§ **Recorded information**:

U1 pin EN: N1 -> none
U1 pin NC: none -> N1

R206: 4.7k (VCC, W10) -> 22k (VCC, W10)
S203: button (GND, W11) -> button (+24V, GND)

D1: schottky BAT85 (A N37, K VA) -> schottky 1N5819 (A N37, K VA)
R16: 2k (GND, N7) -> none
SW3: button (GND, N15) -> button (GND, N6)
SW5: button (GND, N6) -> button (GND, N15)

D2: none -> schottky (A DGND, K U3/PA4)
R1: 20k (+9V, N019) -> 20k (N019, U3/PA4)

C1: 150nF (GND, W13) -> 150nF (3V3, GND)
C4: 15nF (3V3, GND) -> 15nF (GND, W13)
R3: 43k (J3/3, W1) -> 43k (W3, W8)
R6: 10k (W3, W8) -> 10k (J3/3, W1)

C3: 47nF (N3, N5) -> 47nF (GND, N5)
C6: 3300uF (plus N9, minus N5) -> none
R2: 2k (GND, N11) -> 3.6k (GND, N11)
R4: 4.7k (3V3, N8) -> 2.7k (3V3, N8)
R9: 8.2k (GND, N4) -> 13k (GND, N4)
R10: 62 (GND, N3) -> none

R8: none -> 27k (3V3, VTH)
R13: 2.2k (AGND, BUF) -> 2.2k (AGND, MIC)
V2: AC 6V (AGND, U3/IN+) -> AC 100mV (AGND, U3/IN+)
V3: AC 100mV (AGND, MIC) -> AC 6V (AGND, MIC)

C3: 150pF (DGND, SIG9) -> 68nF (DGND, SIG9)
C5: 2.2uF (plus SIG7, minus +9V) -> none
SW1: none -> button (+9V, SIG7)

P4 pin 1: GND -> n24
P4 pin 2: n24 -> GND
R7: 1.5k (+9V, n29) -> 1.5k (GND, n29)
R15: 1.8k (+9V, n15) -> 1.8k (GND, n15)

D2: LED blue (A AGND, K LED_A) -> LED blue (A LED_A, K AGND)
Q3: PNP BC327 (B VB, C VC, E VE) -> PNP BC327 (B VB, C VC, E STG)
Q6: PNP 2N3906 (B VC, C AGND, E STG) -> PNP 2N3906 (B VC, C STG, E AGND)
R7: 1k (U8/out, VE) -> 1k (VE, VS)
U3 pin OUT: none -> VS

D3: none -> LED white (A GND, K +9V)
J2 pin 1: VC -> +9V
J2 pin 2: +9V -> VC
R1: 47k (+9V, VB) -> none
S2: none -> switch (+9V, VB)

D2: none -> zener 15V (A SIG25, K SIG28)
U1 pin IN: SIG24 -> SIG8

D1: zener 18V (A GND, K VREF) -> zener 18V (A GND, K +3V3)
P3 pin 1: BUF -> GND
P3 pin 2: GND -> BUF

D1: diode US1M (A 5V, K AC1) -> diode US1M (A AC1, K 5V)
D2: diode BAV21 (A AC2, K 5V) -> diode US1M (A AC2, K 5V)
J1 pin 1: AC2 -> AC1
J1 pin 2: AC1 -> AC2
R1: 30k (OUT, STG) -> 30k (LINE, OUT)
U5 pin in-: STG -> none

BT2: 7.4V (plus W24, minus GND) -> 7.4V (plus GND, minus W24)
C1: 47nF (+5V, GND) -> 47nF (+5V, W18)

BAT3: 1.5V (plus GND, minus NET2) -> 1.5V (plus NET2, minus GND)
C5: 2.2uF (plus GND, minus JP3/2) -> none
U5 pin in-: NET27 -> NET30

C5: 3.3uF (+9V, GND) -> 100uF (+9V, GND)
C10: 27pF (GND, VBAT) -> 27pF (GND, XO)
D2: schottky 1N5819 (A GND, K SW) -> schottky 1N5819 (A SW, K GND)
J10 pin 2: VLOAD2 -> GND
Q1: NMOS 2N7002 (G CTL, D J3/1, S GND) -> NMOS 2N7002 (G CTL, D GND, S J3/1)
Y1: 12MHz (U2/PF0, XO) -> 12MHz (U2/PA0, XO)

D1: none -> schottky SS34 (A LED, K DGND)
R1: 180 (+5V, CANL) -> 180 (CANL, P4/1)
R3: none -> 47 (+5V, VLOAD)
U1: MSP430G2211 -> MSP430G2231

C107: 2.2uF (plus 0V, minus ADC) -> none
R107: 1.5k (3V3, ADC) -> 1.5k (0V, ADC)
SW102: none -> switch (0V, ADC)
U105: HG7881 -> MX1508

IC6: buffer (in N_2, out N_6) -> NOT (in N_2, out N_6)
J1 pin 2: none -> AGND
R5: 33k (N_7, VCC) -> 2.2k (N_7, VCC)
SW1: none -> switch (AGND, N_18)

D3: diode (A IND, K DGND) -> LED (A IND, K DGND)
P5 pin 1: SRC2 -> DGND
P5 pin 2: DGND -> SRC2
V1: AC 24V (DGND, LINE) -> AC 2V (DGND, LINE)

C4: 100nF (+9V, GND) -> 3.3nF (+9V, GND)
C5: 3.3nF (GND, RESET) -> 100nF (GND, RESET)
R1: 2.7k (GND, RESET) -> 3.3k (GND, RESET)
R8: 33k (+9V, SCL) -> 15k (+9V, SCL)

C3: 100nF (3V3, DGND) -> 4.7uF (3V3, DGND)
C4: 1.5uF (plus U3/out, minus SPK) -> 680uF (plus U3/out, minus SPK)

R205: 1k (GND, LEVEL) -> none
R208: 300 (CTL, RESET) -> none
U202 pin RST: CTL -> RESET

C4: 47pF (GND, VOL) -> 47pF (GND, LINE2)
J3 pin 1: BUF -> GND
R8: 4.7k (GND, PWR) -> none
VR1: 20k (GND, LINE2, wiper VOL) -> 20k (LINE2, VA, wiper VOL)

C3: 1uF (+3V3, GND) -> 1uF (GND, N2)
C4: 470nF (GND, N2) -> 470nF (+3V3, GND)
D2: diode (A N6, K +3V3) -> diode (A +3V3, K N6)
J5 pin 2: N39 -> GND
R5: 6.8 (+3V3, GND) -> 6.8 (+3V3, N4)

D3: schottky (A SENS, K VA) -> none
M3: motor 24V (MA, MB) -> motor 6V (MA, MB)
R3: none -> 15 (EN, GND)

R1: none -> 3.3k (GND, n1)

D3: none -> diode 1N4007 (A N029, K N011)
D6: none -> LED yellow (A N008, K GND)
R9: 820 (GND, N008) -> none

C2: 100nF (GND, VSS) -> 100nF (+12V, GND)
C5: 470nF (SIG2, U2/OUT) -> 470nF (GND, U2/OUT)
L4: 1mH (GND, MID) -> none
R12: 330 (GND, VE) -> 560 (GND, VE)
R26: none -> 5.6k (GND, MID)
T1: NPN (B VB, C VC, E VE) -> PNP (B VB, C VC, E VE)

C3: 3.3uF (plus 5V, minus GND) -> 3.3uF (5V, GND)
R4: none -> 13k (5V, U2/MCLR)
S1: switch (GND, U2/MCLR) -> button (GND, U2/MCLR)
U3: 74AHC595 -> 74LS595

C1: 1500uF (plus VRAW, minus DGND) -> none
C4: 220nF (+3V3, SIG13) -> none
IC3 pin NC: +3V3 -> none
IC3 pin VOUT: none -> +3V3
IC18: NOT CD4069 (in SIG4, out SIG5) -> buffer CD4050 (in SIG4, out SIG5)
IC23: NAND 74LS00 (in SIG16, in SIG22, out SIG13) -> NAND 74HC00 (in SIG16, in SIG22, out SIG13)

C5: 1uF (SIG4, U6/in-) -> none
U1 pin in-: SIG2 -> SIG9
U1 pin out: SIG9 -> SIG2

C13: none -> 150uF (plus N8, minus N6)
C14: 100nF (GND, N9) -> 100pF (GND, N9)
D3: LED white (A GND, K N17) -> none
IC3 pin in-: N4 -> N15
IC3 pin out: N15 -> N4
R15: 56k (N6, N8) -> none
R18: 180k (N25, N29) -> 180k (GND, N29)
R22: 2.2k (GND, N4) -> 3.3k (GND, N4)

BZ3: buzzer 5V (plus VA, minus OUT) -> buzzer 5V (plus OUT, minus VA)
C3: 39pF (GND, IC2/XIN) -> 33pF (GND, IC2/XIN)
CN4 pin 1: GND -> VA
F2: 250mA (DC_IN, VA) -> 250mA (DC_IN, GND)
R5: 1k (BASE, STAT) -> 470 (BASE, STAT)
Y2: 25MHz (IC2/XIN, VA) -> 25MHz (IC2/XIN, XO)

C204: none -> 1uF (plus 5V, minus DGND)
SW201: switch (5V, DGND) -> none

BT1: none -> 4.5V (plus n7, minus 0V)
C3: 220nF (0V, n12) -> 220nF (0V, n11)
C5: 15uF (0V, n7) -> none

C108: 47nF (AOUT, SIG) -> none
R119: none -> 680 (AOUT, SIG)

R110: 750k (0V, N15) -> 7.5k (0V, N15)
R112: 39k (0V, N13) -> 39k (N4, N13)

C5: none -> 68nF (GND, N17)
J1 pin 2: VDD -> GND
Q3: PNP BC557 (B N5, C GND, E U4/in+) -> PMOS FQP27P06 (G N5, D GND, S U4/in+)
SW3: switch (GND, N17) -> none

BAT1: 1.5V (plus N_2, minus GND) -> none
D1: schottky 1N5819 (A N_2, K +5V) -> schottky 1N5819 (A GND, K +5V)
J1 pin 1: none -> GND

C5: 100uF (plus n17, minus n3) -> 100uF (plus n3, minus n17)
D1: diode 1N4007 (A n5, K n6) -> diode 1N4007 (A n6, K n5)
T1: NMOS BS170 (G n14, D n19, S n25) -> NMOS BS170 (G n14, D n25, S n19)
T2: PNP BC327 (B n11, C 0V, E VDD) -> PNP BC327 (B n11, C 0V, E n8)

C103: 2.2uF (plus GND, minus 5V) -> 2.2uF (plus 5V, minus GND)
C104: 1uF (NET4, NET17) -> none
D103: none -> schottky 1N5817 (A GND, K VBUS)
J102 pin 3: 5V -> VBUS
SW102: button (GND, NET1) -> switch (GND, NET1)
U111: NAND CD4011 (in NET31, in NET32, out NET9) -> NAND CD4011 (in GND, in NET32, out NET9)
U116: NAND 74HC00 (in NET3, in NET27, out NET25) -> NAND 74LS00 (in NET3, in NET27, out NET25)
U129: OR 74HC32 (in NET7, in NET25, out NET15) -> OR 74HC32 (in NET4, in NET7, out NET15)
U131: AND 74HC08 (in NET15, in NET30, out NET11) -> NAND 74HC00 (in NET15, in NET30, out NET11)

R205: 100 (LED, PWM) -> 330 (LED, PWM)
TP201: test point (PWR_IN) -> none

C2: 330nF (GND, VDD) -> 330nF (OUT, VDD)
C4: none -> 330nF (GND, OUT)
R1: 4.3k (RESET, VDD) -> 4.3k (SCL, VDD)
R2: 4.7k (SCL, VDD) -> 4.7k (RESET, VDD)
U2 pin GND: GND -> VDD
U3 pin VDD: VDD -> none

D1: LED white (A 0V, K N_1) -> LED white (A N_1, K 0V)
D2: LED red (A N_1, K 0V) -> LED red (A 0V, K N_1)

§ **Try it**: All that is needed is the exact run of lines above from the line containing "U202 pin RST: CTL -> RESET" through the line containing "D2: diode (A", both of them included.

§ **Exercise output**:
U202 pin RST: CTL -> RESET

C4: 47pF (GND, VOL) -> 47pF (GND, LINE2)
J3 pin 1: BUF -> GND
R8: 4.7k (GND, PWR) -> none
VR1: 20k (GND, LINE2, wiper VOL) -> 20k (LINE2, VA, wiper VOL)

C3: 1uF (+3V3, GND) -> 1uF (GND, N2)
C4: 470nF (GND, N2) -> 470nF (+3V3, GND)
D2: diode (A N6, K +3V3) -> diode (A +3V3, K N6)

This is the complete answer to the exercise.